Scene difference descriptions:
**********
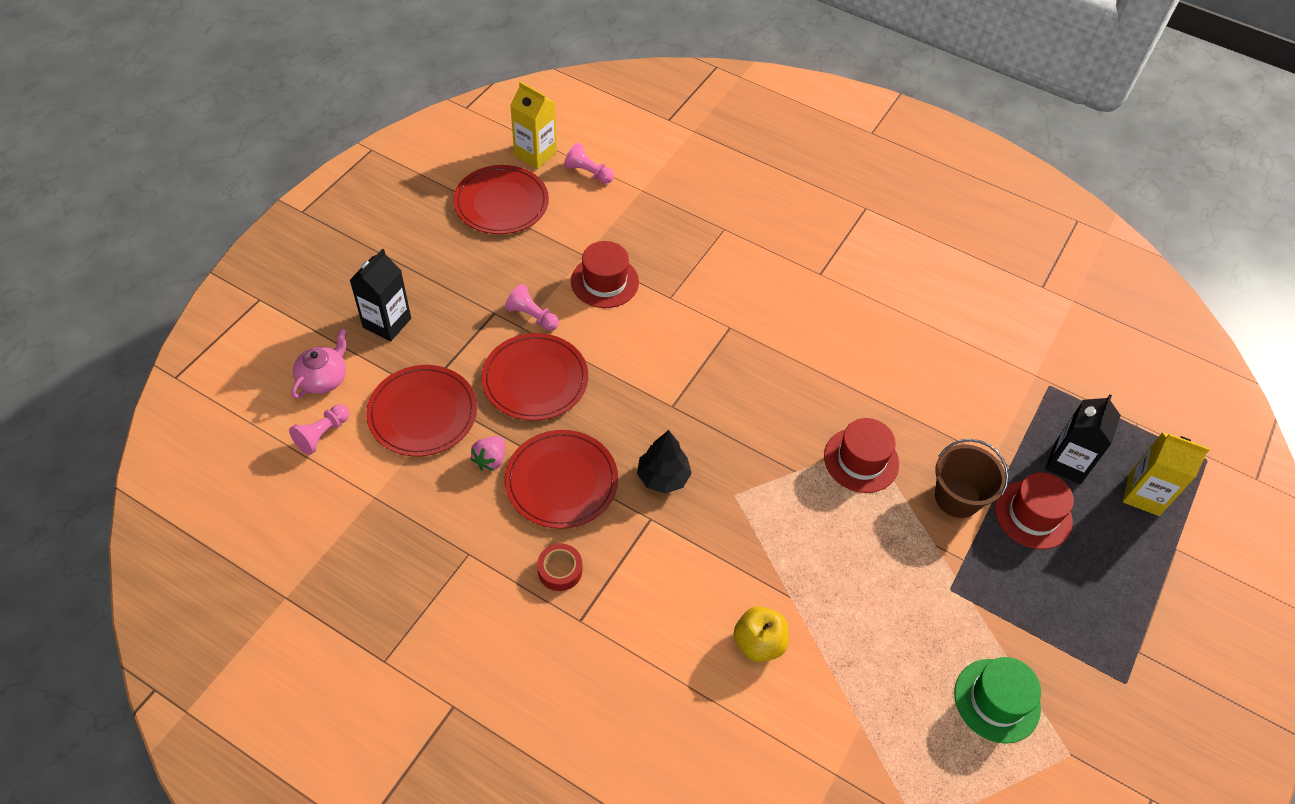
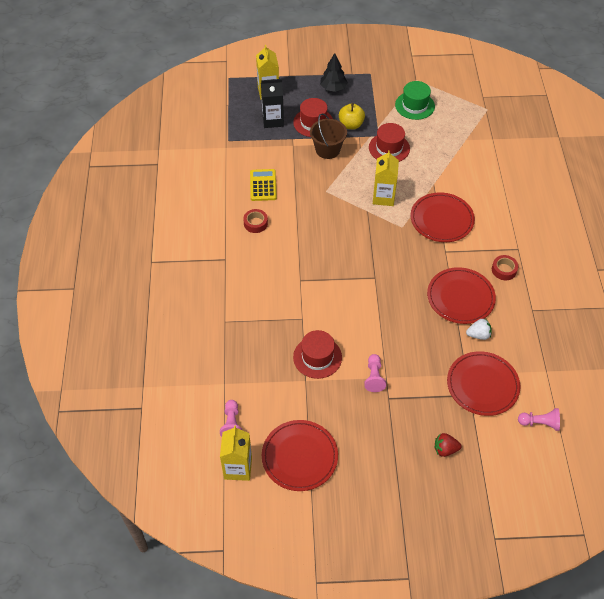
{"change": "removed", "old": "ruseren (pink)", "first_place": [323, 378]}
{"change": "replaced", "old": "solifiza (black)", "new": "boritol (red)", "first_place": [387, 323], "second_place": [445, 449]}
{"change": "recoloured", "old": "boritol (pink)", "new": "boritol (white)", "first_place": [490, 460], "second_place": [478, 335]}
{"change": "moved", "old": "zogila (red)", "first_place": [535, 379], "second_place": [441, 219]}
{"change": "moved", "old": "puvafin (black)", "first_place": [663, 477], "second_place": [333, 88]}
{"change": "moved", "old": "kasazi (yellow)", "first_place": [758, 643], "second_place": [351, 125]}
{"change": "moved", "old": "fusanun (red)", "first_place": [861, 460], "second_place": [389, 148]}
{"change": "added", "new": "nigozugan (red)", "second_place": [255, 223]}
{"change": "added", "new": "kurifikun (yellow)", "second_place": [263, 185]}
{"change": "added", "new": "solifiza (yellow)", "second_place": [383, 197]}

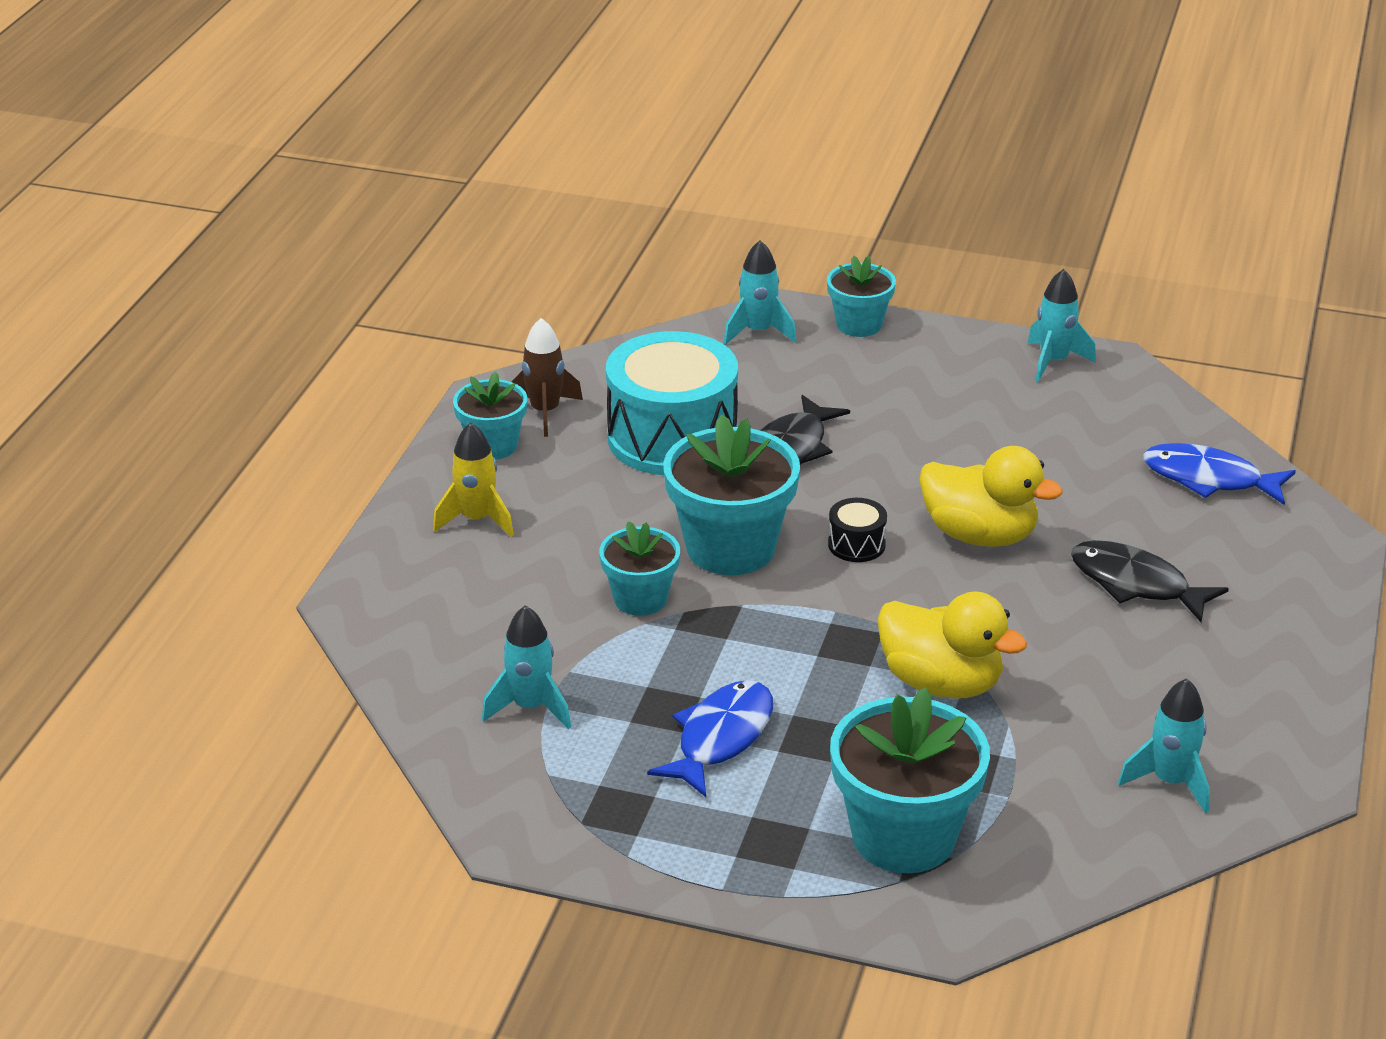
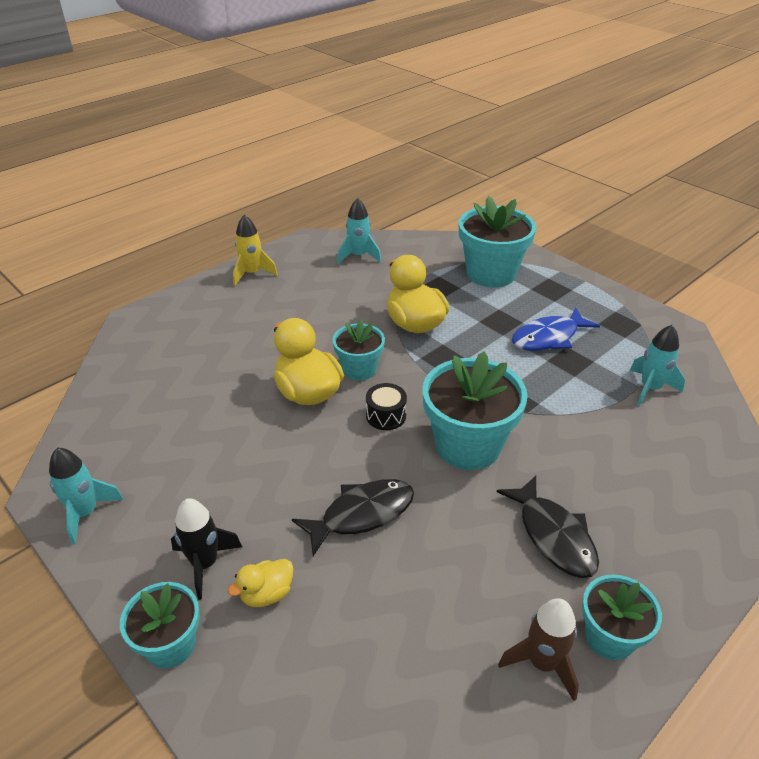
{"change": "moved", "old": "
**********
WORK INSTRUCTION:
None of the images should be copied, but every entry must be given again exactly.

ANSWER SECTION:
{"change": "removed", "old": "ruseren (pink)", "first_place": [323, 378]}
{"change": "replaced", "old": "solifiza (black)", "new": "boritol (red)", "first_place": [387, 323], "second_place": [445, 449]}
{"change": "recoloured", "old": "boritol (pink)", "new": "boritol (white)", "first_place": [490, 460], "second_place": [478, 335]}
{"change": "moved", "old": "zogila (red)", "first_place": [535, 379], "second_place": [441, 219]}
{"change": "moved", "old": "puvafin (black)", "first_place": [663, 477], "second_place": [333, 88]}
{"change": "moved", "old": "kasazi (yellow)", "first_place": [758, 643], "second_place": [351, 125]}
{"change": "moved", "old": "fusanun (red)", "first_place": [861, 460], "second_place": [389, 148]}
{"change": "added", "new": "nigozugan (red)", "second_place": [255, 223]}
{"change": "added", "new": "kurifikun (yellow)", "second_place": [263, 185]}
{"change": "added", "new": "solifiza (yellow)", "second_place": [383, 197]}

{"change": "moved", "old": "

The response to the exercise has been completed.